WHAT THE EXERCISE ASKS: Please return every line of the records below that contains the word "orange".

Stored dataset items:
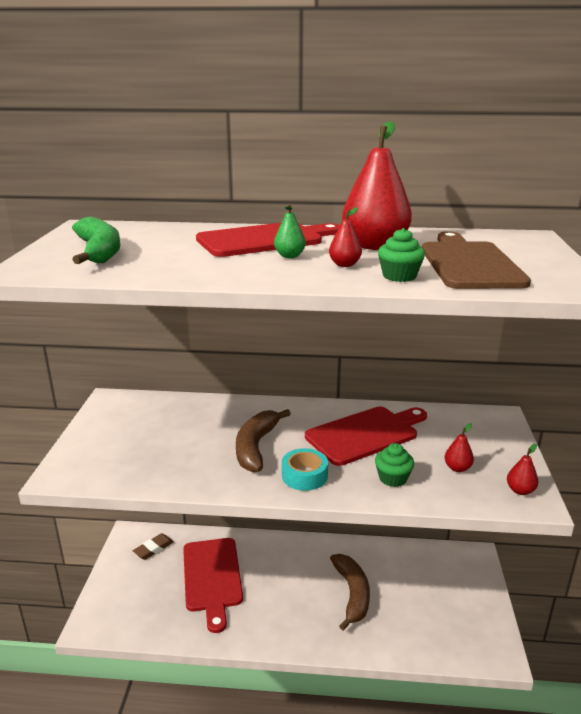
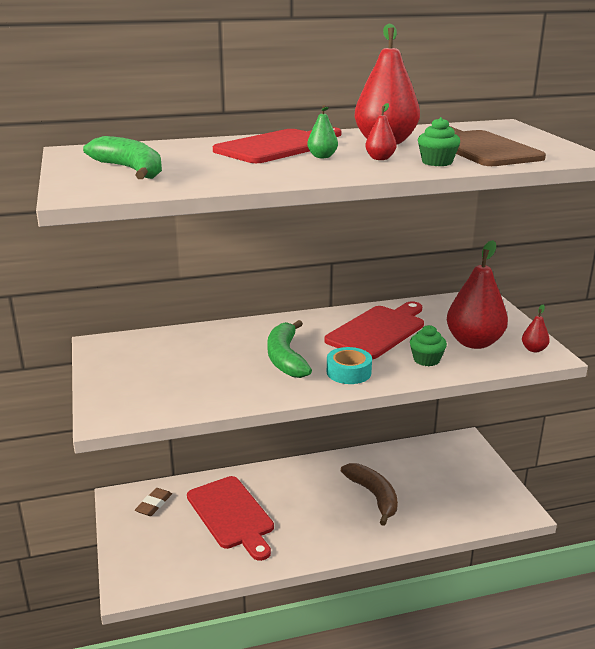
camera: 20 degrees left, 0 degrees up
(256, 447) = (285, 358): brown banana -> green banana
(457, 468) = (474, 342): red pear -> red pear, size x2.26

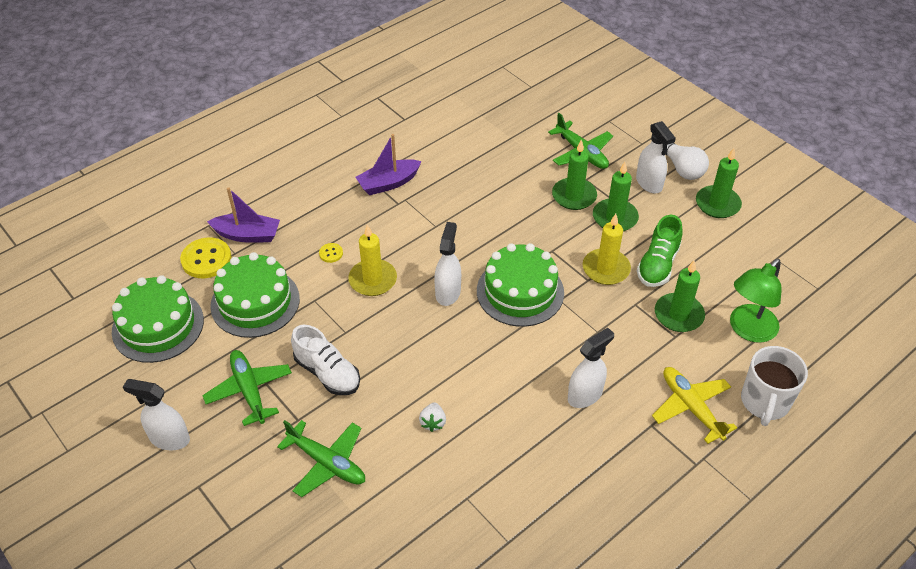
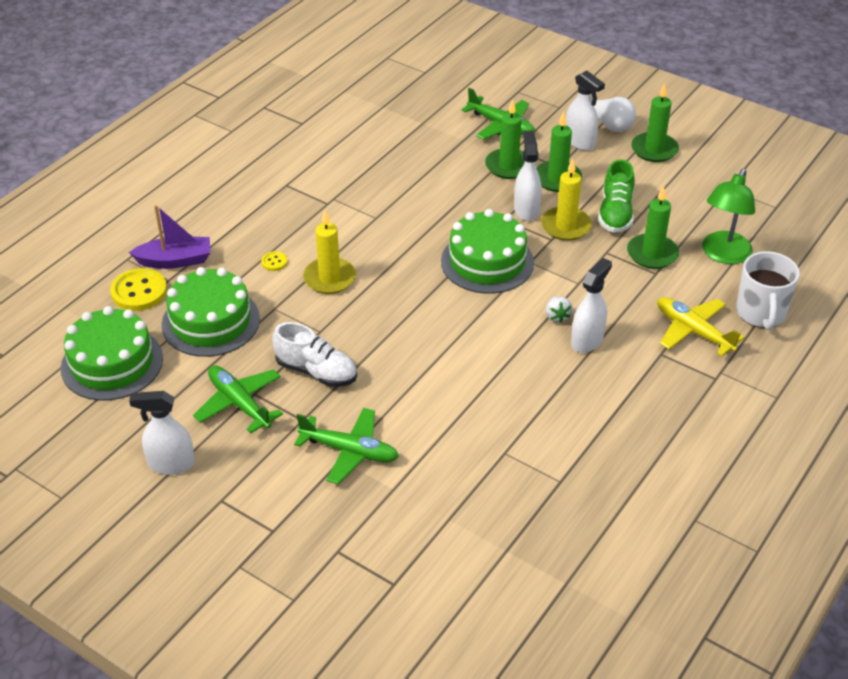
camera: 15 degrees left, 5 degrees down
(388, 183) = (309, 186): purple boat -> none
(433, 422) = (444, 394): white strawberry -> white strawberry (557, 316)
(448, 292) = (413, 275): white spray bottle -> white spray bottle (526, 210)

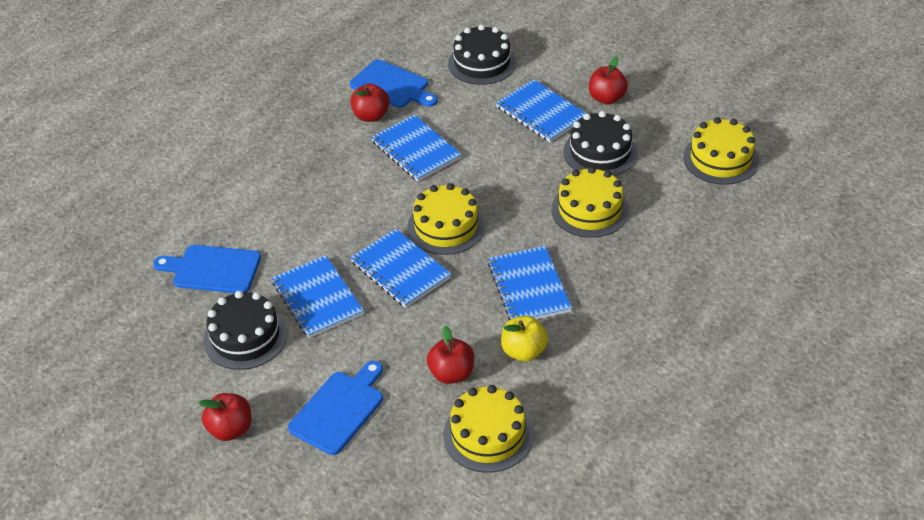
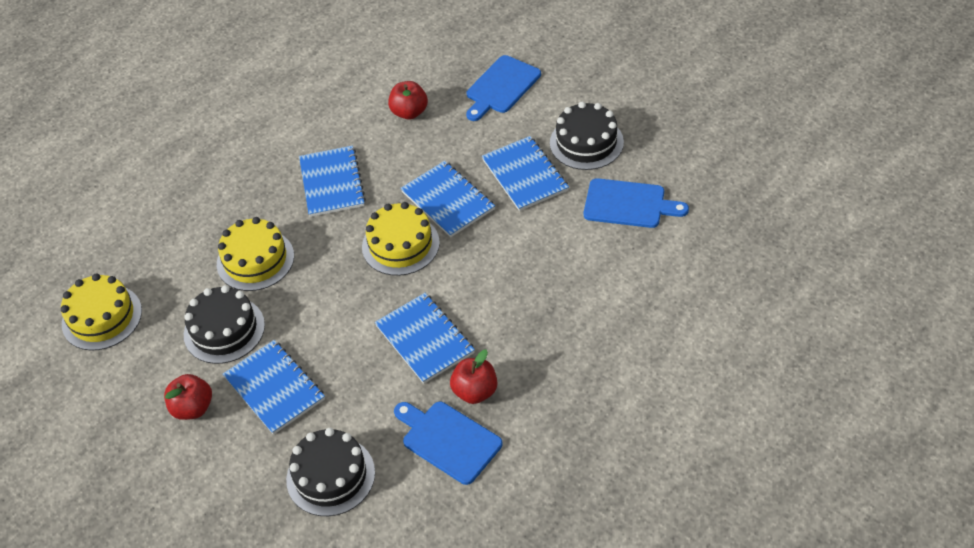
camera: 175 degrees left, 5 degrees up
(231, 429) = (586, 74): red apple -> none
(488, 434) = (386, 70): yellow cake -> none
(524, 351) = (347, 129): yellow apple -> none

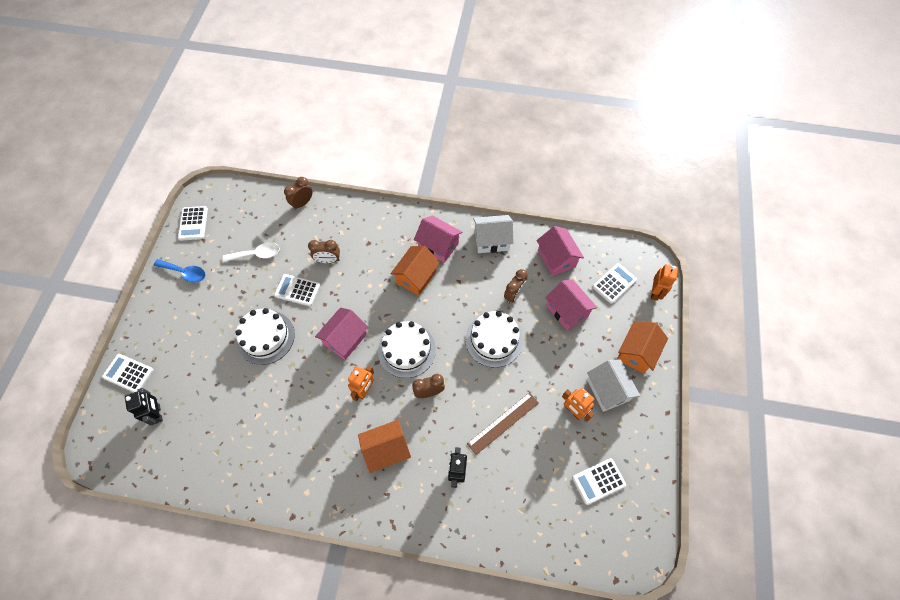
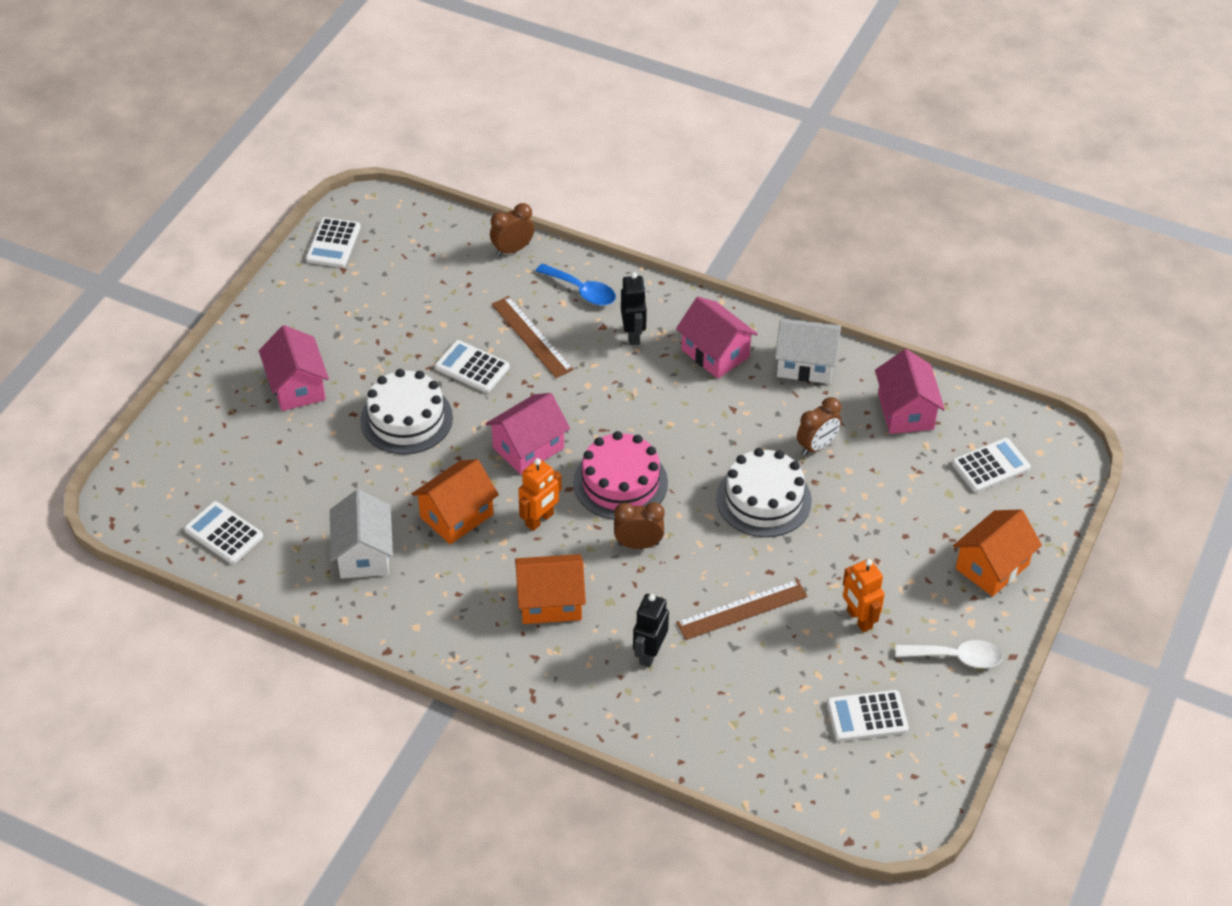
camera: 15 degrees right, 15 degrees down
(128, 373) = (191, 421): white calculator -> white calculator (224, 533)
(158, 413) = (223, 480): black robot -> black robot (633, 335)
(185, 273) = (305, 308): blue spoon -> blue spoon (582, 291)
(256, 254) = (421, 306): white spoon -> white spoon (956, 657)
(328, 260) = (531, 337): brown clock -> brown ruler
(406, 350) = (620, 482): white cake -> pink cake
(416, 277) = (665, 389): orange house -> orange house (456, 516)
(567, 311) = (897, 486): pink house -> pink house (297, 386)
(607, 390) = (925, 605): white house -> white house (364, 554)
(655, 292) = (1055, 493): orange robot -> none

EXERCISE SOLUTION:
(416, 277) = (665, 389): orange house -> orange house (456, 516)
(655, 292) = (1055, 493): orange robot -> none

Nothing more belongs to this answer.